(EXCERPTED DATA)

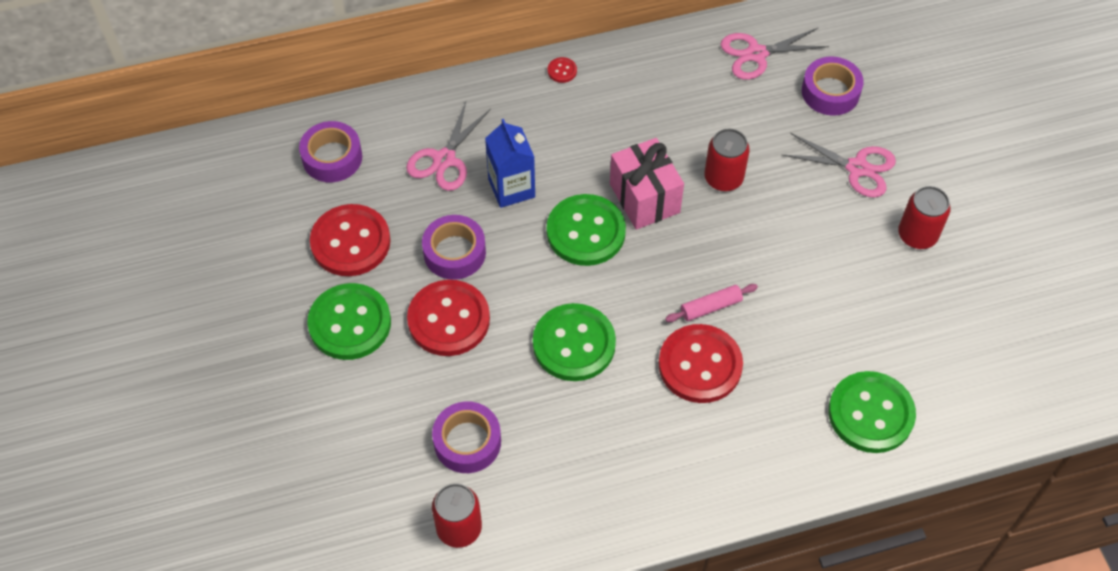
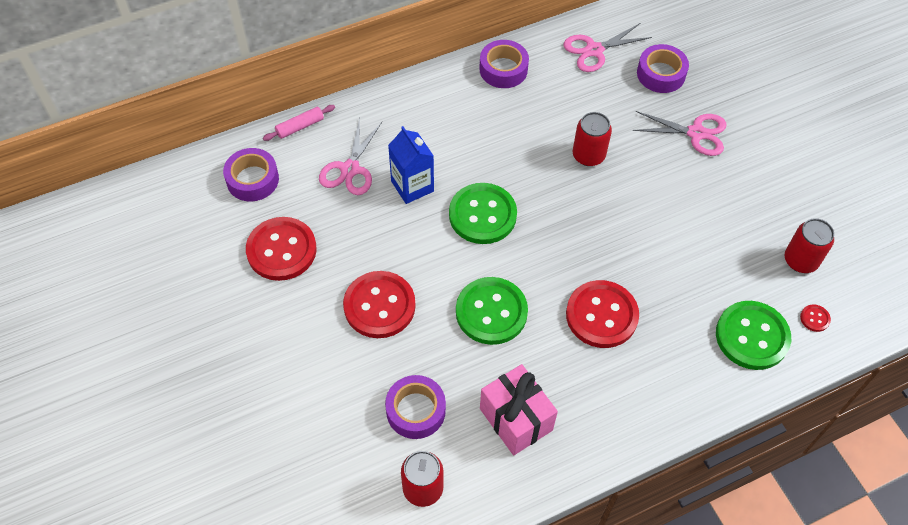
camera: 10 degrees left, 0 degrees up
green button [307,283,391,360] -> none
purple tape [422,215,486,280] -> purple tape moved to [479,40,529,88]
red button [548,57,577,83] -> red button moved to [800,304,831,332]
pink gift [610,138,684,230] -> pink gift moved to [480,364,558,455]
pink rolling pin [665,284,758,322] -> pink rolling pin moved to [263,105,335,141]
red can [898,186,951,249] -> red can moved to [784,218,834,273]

(End EXCERPTED DATA)
(EXCERPTED DATA)

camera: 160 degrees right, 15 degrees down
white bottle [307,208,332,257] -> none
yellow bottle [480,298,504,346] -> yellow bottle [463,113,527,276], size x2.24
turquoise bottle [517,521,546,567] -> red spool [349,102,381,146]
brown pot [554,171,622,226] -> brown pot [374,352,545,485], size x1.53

(End EXCERPTED DATA)

§ ASSIGNMENT
In the entries above, restate word for word the lines between the one holding "red button [548,57,577,83]" and the one holding "red can [898,186,951,249]", inclusive, and nothing besides.

§ WRITTEN SOLUTION
red button [548,57,577,83] -> red button moved to [800,304,831,332]
pink gift [610,138,684,230] -> pink gift moved to [480,364,558,455]
pink rolling pin [665,284,758,322] -> pink rolling pin moved to [263,105,335,141]
red can [898,186,951,249] -> red can moved to [784,218,834,273]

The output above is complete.